> [Directions for this task]
Below are the records; give again exactly the line with "D10: schottky (A", the line with "T5: NMOS (G", and each line that lies between them, and nothing besides.

> [Data for processing]
== Segment start ==

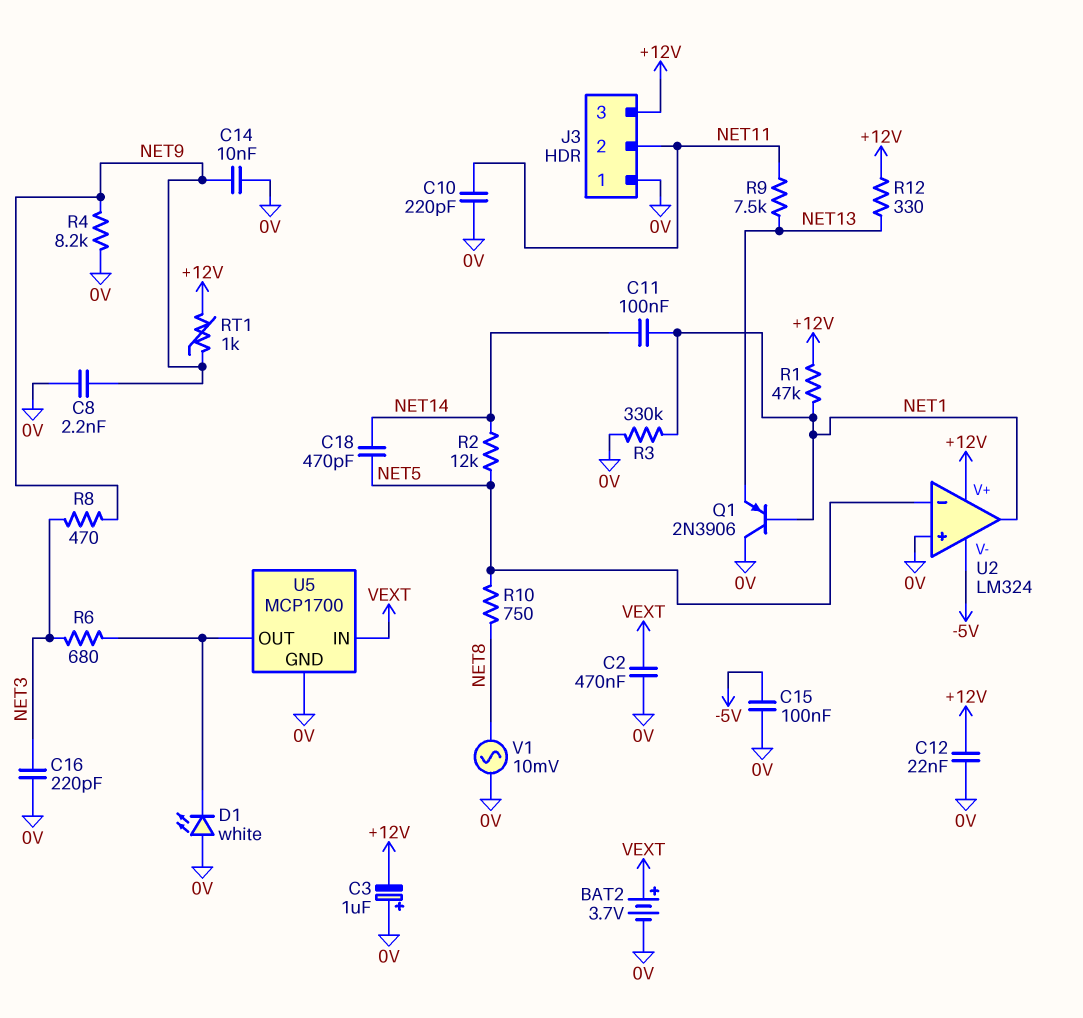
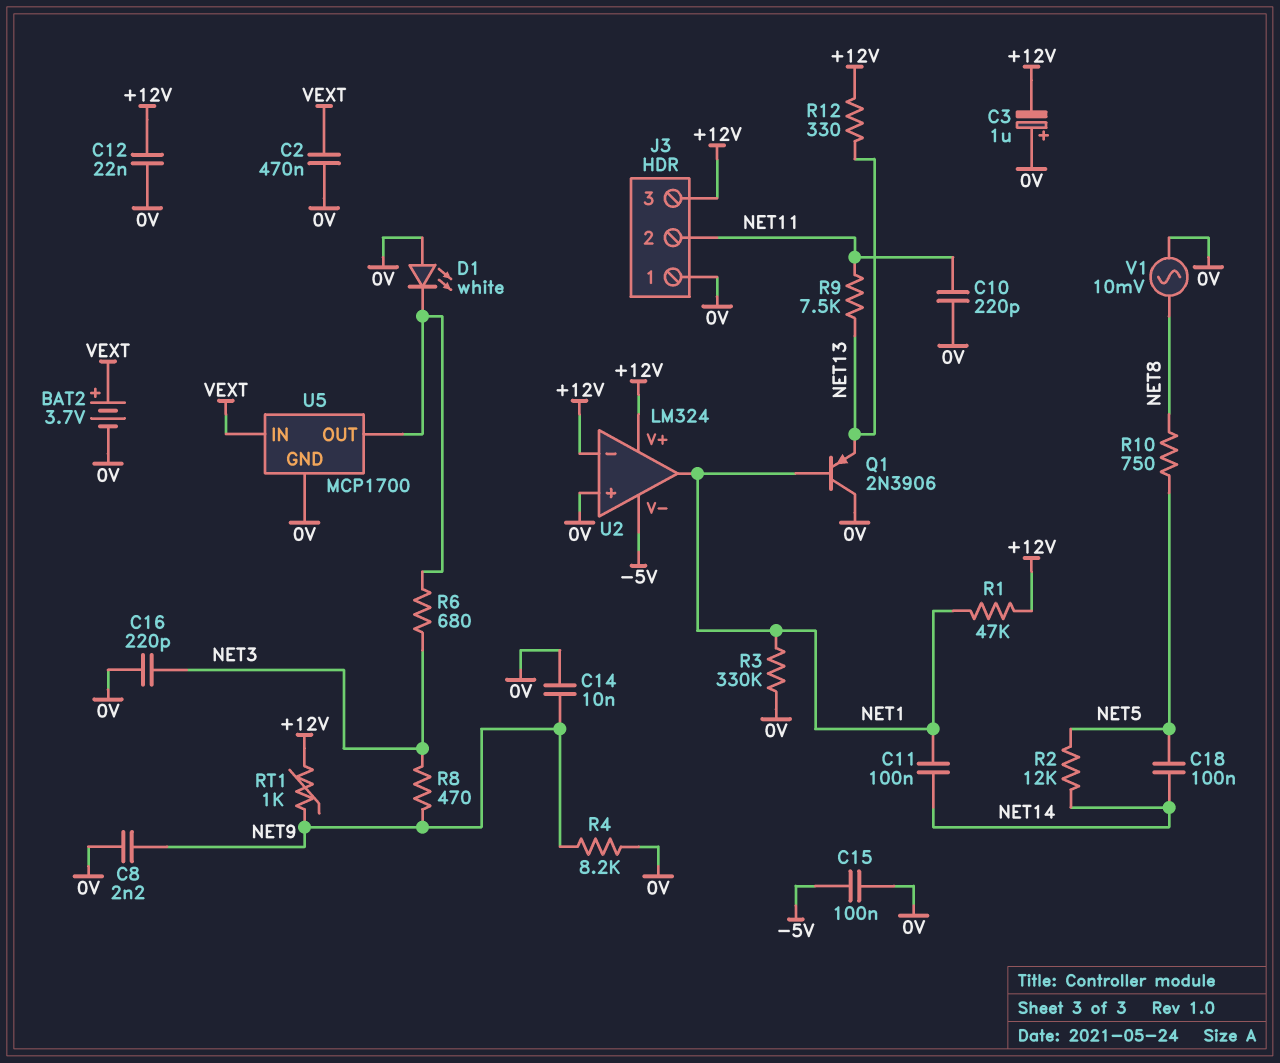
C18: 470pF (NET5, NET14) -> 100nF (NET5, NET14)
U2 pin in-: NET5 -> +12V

== Segment end ==
== Segment start ==

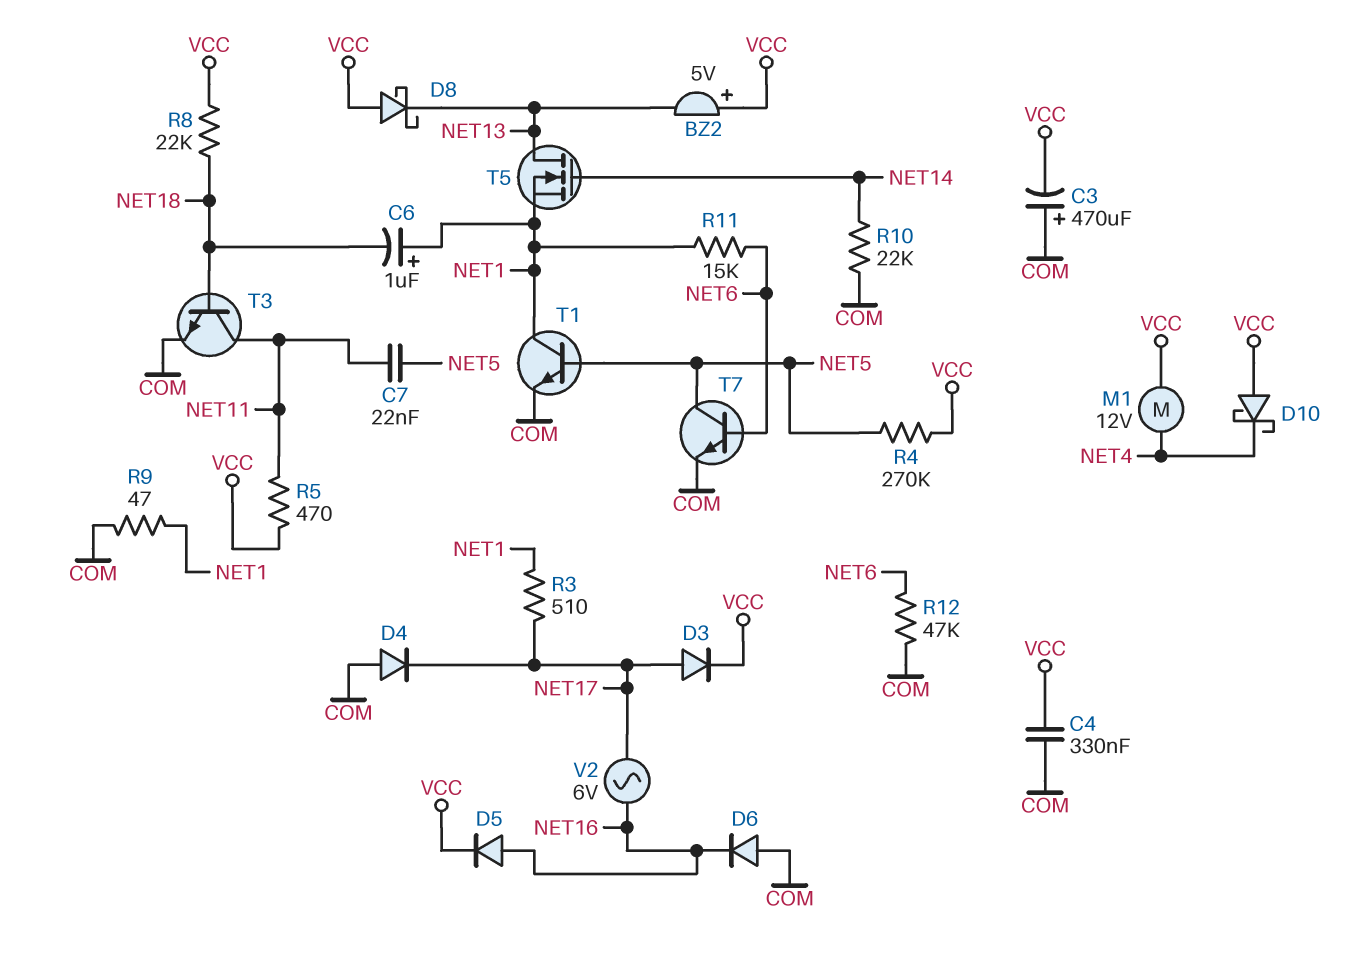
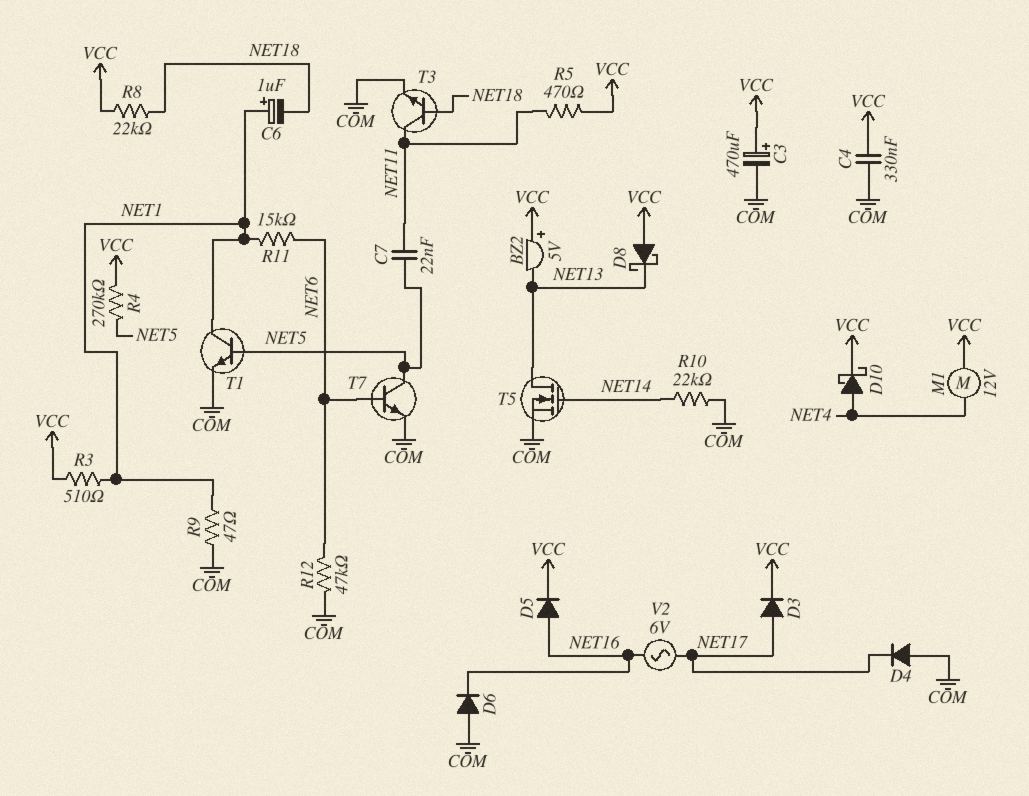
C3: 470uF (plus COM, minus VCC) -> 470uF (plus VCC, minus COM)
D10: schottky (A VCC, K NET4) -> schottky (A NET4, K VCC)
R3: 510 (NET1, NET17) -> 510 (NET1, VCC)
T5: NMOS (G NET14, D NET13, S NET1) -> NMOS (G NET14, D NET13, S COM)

== Segment end ==

> [Answer]
D10: schottky (A VCC, K NET4) -> schottky (A NET4, K VCC)
R3: 510 (NET1, NET17) -> 510 (NET1, VCC)
T5: NMOS (G NET14, D NET13, S NET1) -> NMOS (G NET14, D NET13, S COM)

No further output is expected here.